▸ **Data entries**:
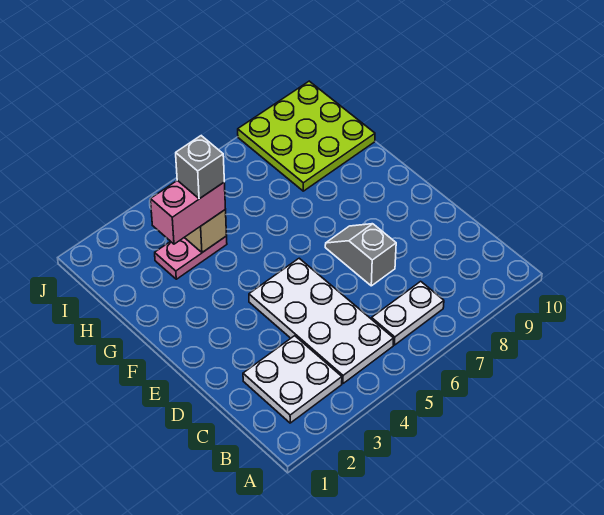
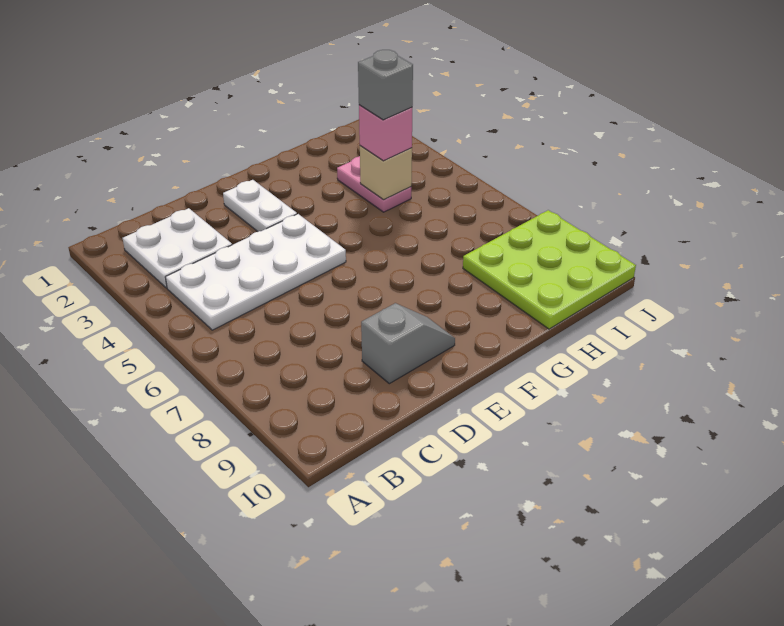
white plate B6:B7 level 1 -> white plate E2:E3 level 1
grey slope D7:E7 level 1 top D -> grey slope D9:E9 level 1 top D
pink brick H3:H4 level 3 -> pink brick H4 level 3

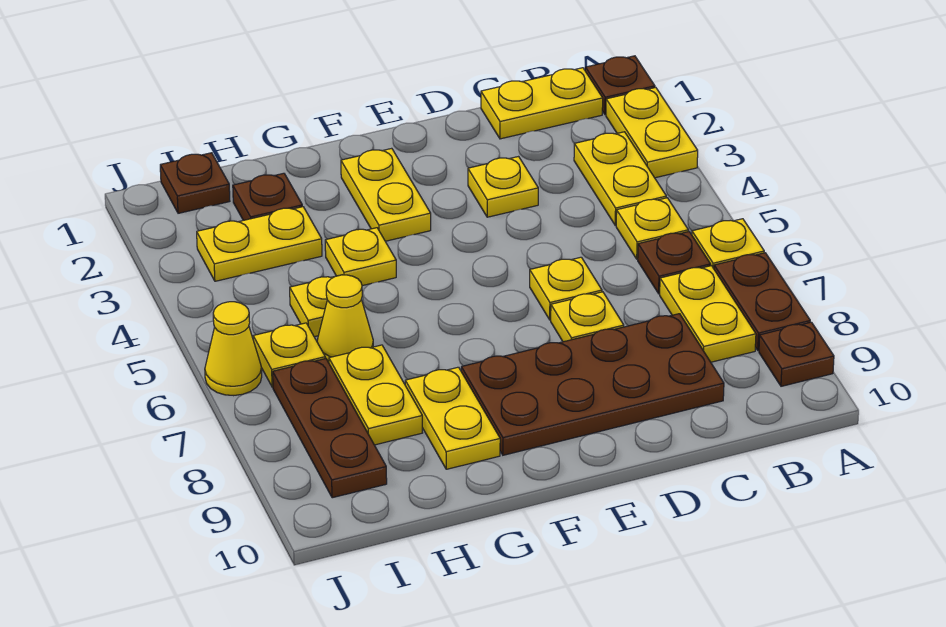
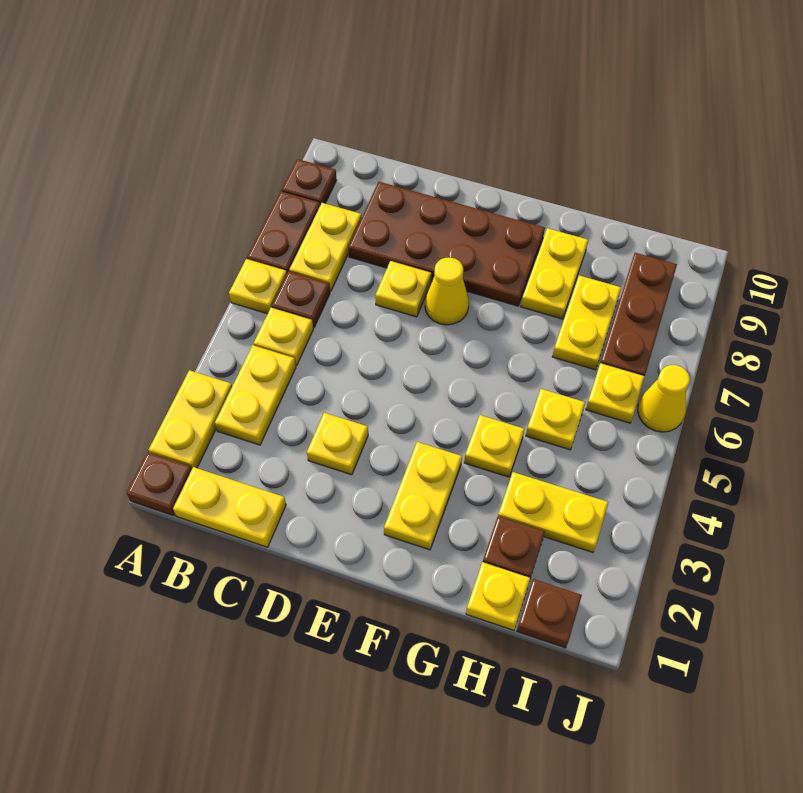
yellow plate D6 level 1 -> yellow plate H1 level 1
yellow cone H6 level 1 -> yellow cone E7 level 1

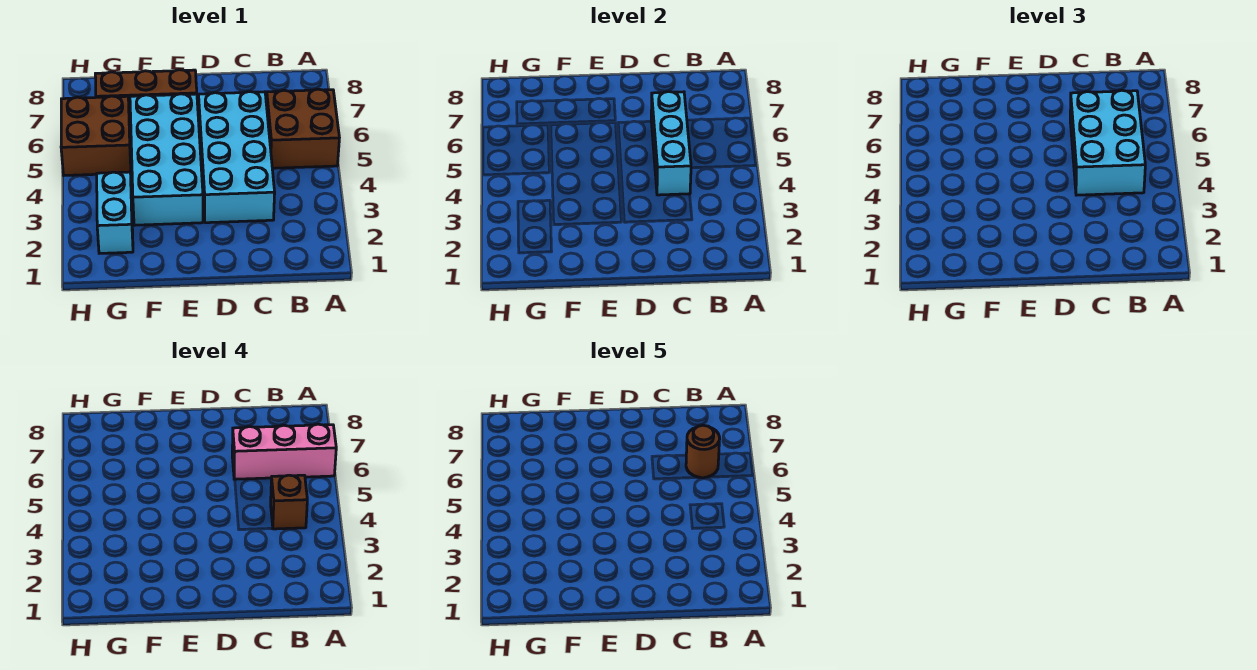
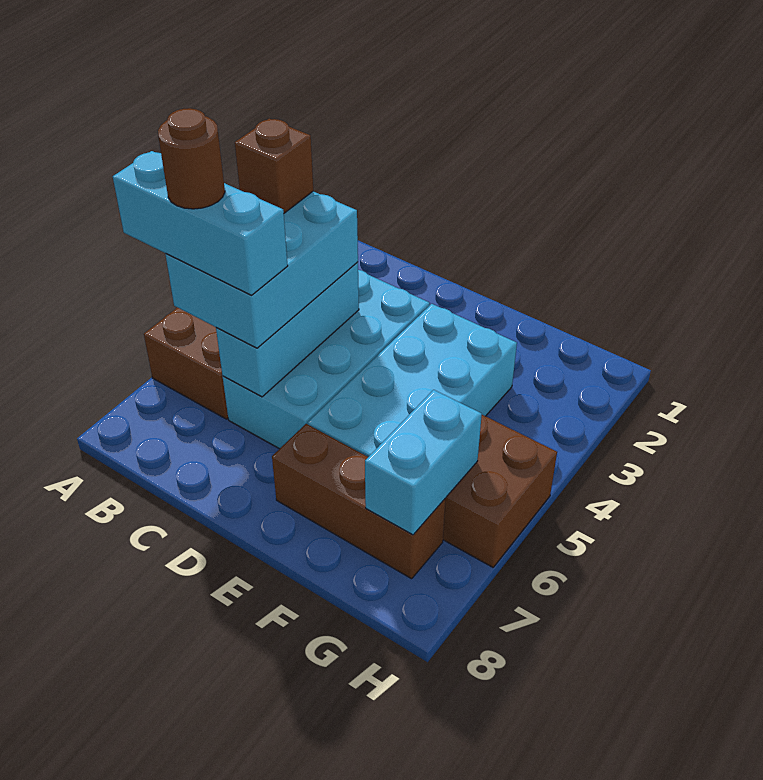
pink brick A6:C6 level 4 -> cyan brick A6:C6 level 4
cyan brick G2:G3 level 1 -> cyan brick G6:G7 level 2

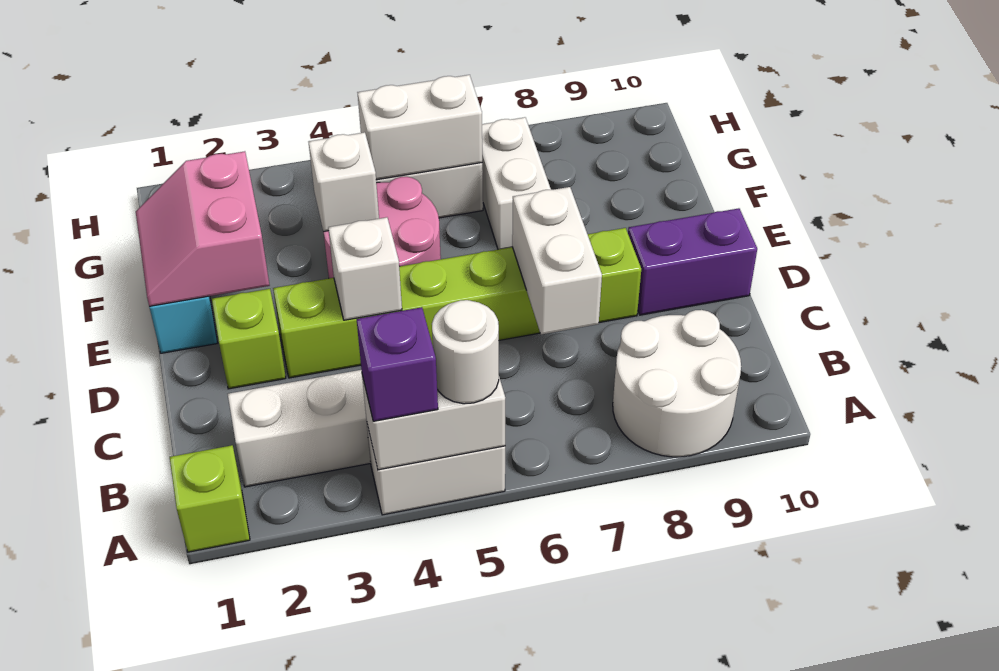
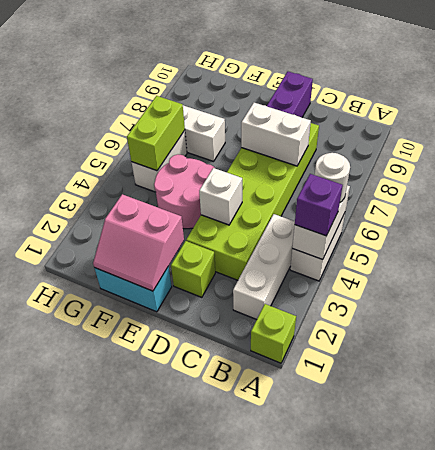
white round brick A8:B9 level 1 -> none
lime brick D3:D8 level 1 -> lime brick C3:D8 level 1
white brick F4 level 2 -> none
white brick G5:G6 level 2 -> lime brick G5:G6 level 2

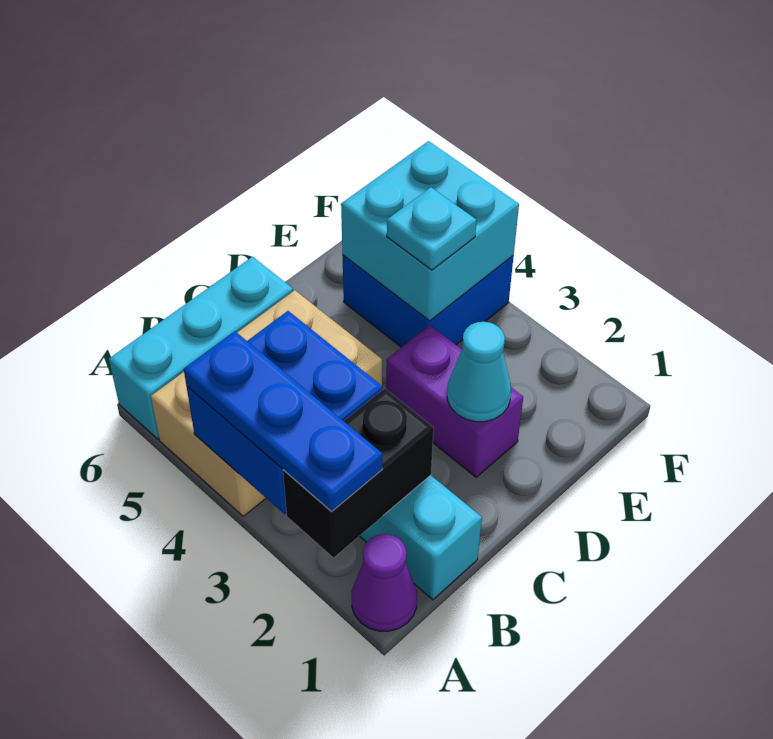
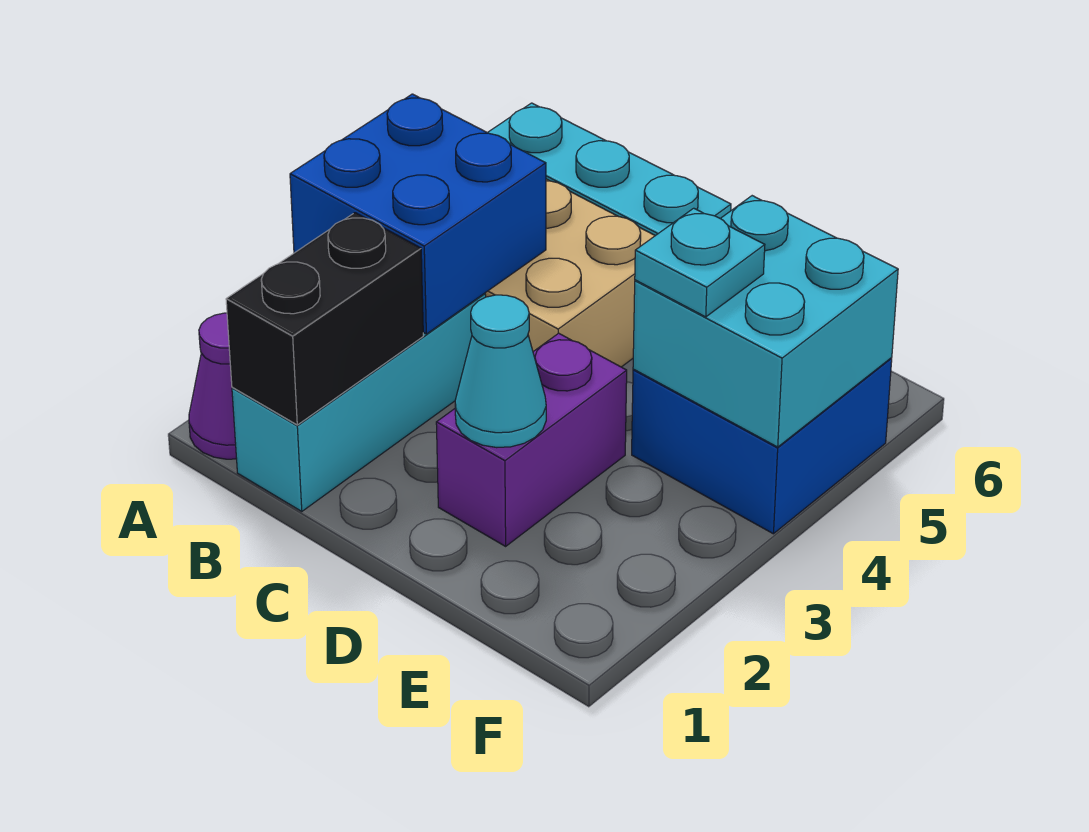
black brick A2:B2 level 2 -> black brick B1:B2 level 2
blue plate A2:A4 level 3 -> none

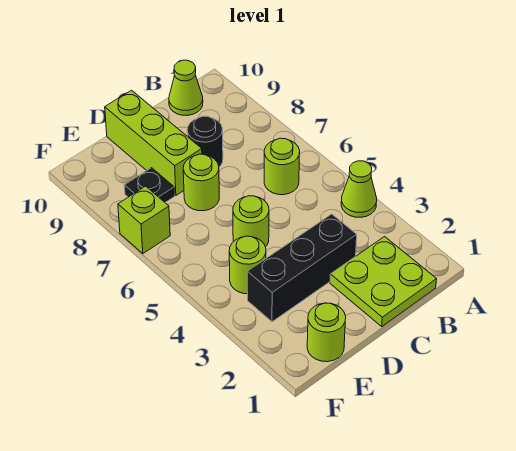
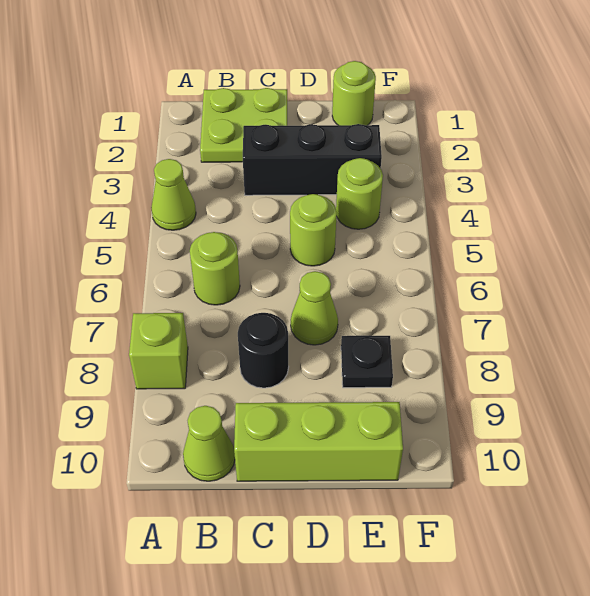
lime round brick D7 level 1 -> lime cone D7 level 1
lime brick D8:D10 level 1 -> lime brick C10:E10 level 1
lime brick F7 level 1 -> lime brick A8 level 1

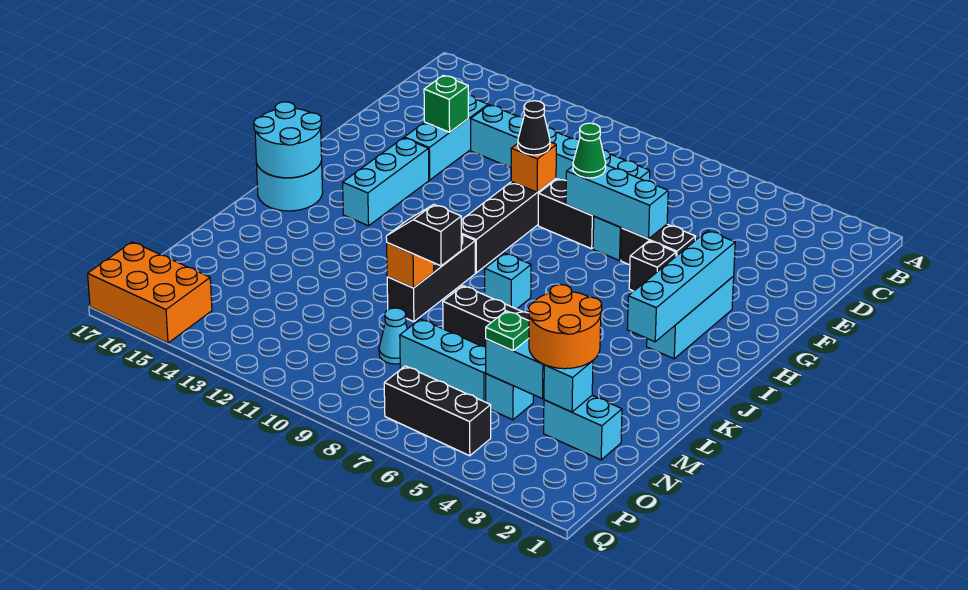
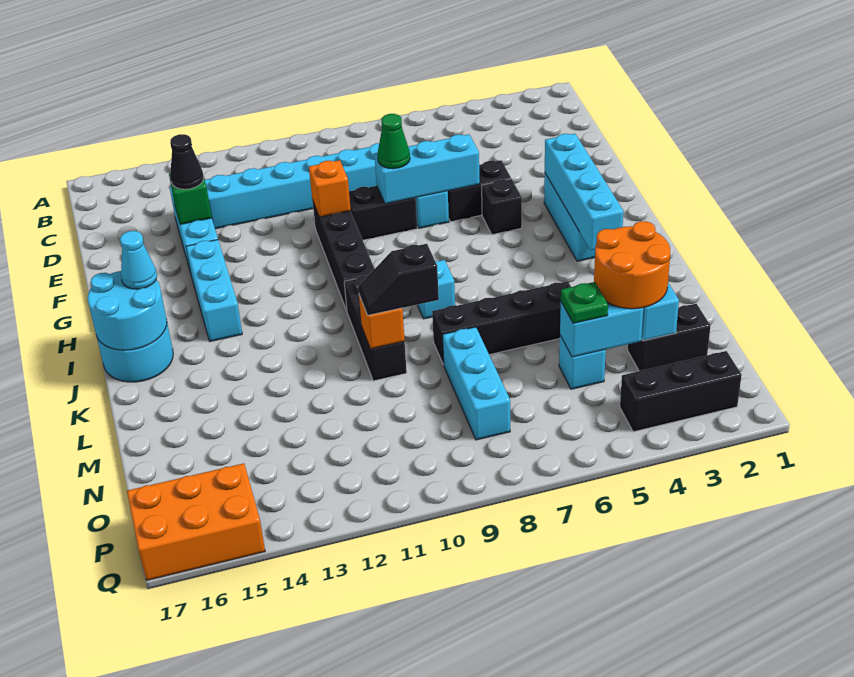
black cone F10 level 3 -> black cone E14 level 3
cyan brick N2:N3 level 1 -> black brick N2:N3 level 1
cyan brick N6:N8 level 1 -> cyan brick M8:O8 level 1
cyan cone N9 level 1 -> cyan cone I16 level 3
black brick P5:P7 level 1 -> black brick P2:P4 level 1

▸ **ACTIVITY**: The records above should be retyped in full and exactly; omit the pictures.

▸ **REPLY TO THE EXERCISE**:
white plate B6:B7 level 1 -> white plate E2:E3 level 1
grey slope D7:E7 level 1 top D -> grey slope D9:E9 level 1 top D
pink brick H3:H4 level 3 -> pink brick H4 level 3

yellow plate D6 level 1 -> yellow plate H1 level 1
yellow cone H6 level 1 -> yellow cone E7 level 1

pink brick A6:C6 level 4 -> cyan brick A6:C6 level 4
cyan brick G2:G3 level 1 -> cyan brick G6:G7 level 2

white round brick A8:B9 level 1 -> none
lime brick D3:D8 level 1 -> lime brick C3:D8 level 1
white brick F4 level 2 -> none
white brick G5:G6 level 2 -> lime brick G5:G6 level 2

black brick A2:B2 level 2 -> black brick B1:B2 level 2
blue plate A2:A4 level 3 -> none

lime round brick D7 level 1 -> lime cone D7 level 1
lime brick D8:D10 level 1 -> lime brick C10:E10 level 1
lime brick F7 level 1 -> lime brick A8 level 1

black cone F10 level 3 -> black cone E14 level 3
cyan brick N2:N3 level 1 -> black brick N2:N3 level 1
cyan brick N6:N8 level 1 -> cyan brick M8:O8 level 1
cyan cone N9 level 1 -> cyan cone I16 level 3
black brick P5:P7 level 1 -> black brick P2:P4 level 1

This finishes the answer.